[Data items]
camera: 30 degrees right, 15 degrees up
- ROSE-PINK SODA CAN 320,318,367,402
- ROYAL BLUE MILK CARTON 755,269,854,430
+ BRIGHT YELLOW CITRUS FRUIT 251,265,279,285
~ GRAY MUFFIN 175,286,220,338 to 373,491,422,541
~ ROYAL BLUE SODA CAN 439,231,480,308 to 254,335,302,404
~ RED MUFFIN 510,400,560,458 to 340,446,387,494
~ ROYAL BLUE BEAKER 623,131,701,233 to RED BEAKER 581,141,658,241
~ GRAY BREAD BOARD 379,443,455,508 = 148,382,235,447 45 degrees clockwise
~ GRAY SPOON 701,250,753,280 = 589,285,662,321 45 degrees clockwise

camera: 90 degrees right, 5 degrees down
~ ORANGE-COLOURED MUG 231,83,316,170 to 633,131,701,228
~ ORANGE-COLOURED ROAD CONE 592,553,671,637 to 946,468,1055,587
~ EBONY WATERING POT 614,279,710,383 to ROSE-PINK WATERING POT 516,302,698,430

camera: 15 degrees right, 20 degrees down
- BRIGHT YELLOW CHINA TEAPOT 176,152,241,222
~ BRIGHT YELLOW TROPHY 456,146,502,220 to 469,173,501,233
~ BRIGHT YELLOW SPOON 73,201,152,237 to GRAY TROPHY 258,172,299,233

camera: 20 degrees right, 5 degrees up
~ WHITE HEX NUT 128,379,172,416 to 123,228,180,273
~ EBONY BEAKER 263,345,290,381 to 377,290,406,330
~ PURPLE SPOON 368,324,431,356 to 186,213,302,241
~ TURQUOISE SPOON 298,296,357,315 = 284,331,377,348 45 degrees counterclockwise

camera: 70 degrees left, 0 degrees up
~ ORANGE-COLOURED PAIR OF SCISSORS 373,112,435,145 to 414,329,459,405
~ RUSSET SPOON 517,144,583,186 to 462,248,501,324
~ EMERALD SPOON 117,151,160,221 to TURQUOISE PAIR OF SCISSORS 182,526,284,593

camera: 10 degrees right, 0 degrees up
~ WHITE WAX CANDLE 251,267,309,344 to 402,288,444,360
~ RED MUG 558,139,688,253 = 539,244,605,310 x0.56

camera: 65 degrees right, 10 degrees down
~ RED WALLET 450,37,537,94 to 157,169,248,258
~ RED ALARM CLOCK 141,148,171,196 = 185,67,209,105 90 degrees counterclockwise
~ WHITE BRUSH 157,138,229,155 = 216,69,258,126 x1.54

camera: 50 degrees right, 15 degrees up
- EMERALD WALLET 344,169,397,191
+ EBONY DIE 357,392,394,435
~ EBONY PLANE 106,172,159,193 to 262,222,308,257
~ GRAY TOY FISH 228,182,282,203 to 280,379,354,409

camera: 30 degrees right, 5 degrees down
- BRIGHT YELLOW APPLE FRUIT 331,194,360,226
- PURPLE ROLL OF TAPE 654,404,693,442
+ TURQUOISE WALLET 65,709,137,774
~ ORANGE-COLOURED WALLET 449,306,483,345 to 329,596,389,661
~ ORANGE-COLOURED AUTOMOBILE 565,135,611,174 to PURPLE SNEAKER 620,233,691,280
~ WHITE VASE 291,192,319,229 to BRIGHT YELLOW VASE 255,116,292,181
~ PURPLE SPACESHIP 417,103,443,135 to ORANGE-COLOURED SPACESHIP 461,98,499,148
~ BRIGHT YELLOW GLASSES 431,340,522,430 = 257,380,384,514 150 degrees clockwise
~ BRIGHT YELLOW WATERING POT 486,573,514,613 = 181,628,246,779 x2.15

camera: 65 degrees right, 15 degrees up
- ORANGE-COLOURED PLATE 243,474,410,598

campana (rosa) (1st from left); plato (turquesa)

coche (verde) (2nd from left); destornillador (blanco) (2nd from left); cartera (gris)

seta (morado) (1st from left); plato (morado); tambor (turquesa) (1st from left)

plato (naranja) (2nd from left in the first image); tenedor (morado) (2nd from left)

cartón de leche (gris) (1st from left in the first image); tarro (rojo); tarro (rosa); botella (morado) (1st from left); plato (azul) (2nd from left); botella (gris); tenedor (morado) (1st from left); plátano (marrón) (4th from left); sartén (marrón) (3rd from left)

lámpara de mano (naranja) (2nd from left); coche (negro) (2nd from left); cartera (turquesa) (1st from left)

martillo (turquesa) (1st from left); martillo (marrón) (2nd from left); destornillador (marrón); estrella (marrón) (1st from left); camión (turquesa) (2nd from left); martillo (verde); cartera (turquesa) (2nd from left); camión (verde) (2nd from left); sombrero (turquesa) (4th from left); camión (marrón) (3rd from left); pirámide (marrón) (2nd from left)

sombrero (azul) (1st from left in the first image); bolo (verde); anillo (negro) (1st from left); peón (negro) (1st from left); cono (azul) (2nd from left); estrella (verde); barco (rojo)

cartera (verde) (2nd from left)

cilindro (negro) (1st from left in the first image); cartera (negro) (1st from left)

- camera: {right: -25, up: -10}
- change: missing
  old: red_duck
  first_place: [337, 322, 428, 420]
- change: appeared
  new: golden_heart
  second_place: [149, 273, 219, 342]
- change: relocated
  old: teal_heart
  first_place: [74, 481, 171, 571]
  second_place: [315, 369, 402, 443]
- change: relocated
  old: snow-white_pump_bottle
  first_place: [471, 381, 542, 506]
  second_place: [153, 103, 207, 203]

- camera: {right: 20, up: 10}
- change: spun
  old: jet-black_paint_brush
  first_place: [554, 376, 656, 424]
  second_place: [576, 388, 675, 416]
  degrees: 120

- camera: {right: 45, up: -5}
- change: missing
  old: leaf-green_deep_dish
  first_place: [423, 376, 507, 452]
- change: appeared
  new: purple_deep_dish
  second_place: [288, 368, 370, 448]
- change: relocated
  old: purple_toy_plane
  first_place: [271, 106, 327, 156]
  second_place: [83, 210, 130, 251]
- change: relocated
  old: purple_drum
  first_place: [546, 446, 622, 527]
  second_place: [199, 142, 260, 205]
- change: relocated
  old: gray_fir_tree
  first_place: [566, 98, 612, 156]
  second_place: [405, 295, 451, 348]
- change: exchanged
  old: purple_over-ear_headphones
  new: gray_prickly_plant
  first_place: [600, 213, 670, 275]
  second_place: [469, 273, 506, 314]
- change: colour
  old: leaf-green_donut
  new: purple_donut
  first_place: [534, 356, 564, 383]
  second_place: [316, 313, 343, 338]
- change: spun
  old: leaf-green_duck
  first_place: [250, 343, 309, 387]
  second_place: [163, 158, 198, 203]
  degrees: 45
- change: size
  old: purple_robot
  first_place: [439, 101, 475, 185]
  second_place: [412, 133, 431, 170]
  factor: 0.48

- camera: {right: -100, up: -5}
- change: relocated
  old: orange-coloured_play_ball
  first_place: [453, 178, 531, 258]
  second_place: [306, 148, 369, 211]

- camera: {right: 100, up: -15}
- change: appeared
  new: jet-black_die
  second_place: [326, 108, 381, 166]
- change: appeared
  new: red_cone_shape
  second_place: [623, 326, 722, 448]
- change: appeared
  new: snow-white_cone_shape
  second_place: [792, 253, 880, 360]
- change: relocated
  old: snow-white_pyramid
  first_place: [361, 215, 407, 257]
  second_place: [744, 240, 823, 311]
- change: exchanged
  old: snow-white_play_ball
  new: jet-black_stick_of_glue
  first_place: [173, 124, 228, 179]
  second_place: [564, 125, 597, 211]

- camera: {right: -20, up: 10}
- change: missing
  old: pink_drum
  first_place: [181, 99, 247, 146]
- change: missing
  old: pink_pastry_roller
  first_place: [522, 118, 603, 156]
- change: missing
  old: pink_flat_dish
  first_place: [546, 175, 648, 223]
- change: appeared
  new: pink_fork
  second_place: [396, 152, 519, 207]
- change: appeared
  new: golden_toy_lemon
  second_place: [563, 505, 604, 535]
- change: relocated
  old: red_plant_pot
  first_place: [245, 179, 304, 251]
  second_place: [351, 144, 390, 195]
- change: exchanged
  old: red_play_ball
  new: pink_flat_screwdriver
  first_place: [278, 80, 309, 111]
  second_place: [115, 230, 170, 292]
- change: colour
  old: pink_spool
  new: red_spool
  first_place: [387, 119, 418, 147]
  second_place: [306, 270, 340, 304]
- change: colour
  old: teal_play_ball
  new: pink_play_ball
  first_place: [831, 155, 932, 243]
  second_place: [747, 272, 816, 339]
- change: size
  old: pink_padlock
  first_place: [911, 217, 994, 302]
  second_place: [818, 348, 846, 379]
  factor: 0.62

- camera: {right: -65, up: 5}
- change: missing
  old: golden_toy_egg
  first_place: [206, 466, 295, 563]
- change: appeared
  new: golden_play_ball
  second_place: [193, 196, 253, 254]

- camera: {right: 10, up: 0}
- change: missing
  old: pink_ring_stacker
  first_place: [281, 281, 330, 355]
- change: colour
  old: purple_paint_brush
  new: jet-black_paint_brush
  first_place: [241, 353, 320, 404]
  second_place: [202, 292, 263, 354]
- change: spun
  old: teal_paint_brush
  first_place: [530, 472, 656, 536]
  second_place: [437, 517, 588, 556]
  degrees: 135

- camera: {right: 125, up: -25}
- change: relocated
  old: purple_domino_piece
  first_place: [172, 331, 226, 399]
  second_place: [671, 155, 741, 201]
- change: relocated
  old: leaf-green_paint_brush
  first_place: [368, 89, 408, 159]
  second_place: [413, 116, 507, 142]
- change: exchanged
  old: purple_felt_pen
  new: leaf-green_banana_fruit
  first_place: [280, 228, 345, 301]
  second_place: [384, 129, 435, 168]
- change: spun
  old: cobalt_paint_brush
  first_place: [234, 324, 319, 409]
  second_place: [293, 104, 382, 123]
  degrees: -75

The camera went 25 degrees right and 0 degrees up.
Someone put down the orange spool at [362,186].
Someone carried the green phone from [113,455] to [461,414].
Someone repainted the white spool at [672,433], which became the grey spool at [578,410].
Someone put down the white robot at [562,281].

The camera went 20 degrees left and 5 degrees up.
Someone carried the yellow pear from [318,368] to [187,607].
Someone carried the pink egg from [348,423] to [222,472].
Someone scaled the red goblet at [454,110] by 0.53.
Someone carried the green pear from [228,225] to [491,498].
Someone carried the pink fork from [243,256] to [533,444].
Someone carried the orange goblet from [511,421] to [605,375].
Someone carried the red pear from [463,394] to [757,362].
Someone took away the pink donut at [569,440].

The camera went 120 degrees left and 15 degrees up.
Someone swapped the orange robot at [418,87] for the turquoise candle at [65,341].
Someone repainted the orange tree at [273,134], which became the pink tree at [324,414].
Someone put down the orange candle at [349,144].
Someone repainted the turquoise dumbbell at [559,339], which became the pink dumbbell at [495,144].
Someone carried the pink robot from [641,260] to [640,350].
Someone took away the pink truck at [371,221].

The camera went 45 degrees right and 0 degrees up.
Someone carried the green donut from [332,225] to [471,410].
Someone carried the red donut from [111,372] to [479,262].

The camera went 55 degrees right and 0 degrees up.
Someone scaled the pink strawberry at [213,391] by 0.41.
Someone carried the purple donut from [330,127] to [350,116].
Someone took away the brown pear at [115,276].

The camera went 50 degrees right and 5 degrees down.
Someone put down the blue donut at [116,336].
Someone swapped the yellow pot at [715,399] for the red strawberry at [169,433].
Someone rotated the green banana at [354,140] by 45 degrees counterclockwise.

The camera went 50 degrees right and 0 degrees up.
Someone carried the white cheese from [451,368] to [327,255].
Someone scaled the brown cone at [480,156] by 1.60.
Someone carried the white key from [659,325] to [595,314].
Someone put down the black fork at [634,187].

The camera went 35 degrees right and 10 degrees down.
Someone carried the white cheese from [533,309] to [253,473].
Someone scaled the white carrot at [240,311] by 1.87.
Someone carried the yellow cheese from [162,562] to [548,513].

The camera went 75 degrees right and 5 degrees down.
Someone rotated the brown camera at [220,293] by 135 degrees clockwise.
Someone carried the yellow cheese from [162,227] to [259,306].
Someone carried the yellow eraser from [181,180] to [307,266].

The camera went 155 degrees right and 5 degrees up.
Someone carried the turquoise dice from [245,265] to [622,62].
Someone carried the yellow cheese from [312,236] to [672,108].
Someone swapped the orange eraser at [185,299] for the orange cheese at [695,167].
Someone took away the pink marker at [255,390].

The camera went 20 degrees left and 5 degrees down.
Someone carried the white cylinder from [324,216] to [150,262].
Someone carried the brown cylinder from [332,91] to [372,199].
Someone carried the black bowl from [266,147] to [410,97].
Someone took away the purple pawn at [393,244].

◆ Problem requirements:
Every line above from the line with "CITRUS FRUIT 251,265,279,285" to the line with "148,382,235,447 45 degrees clockwise", both included, must be reproduced exactly, and no other line may appear.

◆ Solution to the exercise:
+ BRIGHT YELLOW CITRUS FRUIT 251,265,279,285
~ GRAY MUFFIN 175,286,220,338 to 373,491,422,541
~ ROYAL BLUE SODA CAN 439,231,480,308 to 254,335,302,404
~ RED MUFFIN 510,400,560,458 to 340,446,387,494
~ ROYAL BLUE BEAKER 623,131,701,233 to RED BEAKER 581,141,658,241
~ GRAY BREAD BOARD 379,443,455,508 = 148,382,235,447 45 degrees clockwise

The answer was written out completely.